Scene edit records:

********

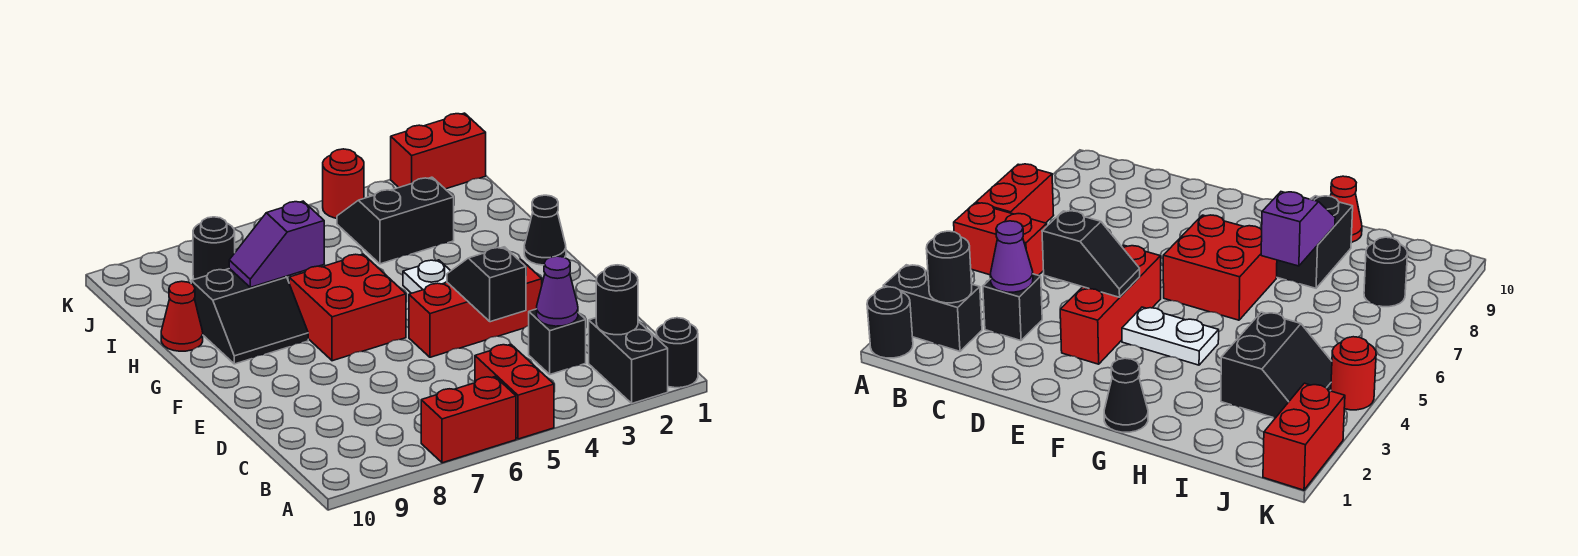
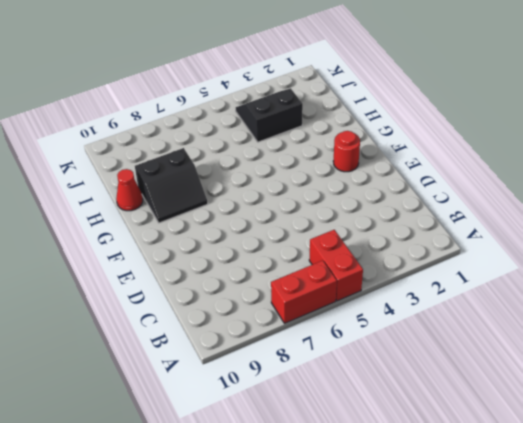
red round brick F2 level 1 -> red round brick K4 level 1
none -> black round brick A1 level 1
none -> black brick A2:B2 level 1
none -> black brick C3 level 1

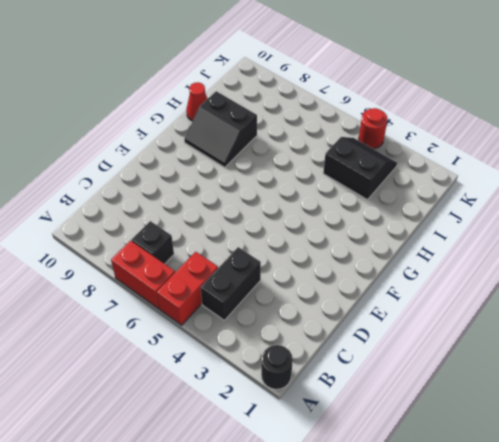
black brick B4:C4 level 1 -> black brick A2:B2 level 1
black brick B7 level 1 -> black brick C3 level 1
none -> red brick E3:E5 level 1
none -> white plate F4:G4 level 1
none -> red brick F6:G7 level 1

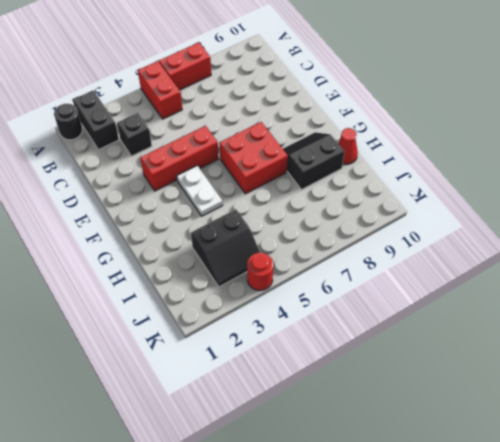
none -> black cone G1 level 1
none -> black round brick J8 level 1
none -> red brick K1:K2 level 1

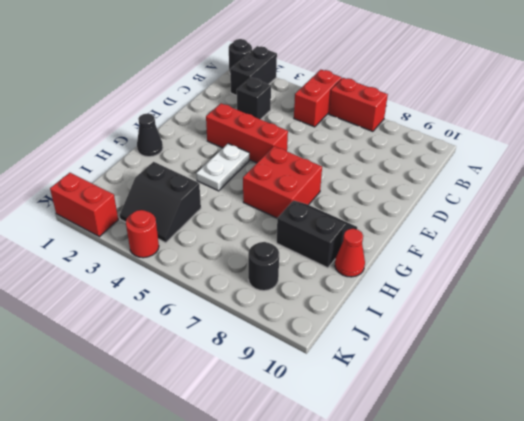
none -> black round brick B2 level 2
none -> purple cone C3 level 2
none -> black slope D4:E4 level 2 top D

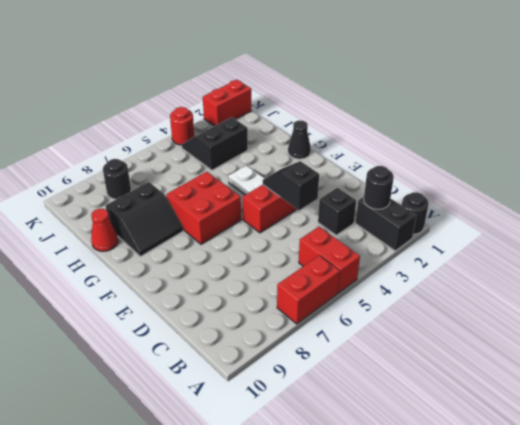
none -> purple cone C3 level 2
none -> purple slope H7:H8 level 2 top 7

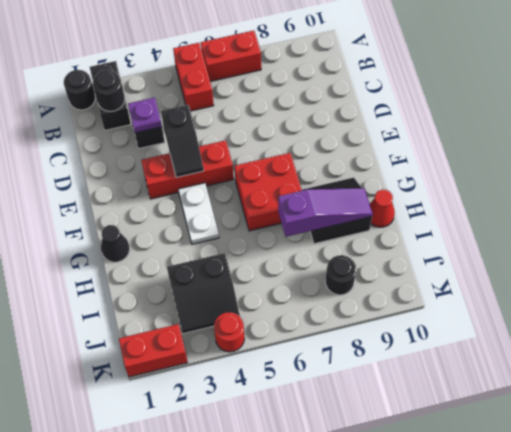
purple plate C3 level 2 -> purple cone C3 level 2
purple slope H7:H9 level 2 top 7 -> purple slope H7:H8 level 2 top 7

********

» **The problem**
Which of the lines in the data contain the string "round"? Return each one.

» **Problem solution**
red round brick F2 level 1 -> red round brick K4 level 1
none -> black round brick A1 level 1
none -> black round brick J8 level 1
none -> black round brick B2 level 2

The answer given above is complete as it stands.